-- THE PROBLEM --
Down to the last line, print the entries below exactly, and keep every picture out of the copy.

START EXTRACTED RECORDS

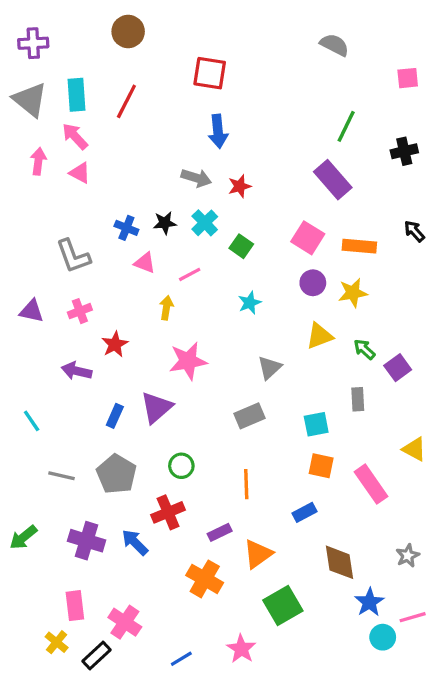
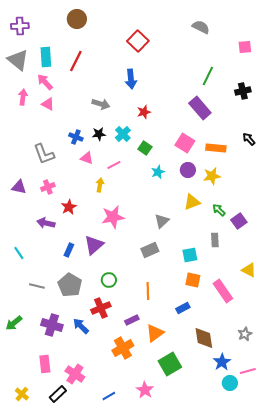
red square: (210, 73) -> (138, 41), moved, turned 35
gray arrow: (196, 178) -> (101, 104), moved
cyan star: (250, 303) -> (158, 172), moved
orange cross: (205, 579) -> (123, 348), turned 30
yellow cross: (57, 642) -> (22, 394), moved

END EXTRACTED RECORDS

-- SOLUTION FOR THIS EXERCISE --
red square: (210, 73) -> (138, 41), moved, turned 35
gray arrow: (196, 178) -> (101, 104), moved
cyan star: (250, 303) -> (158, 172), moved
orange cross: (205, 579) -> (123, 348), turned 30
yellow cross: (57, 642) -> (22, 394), moved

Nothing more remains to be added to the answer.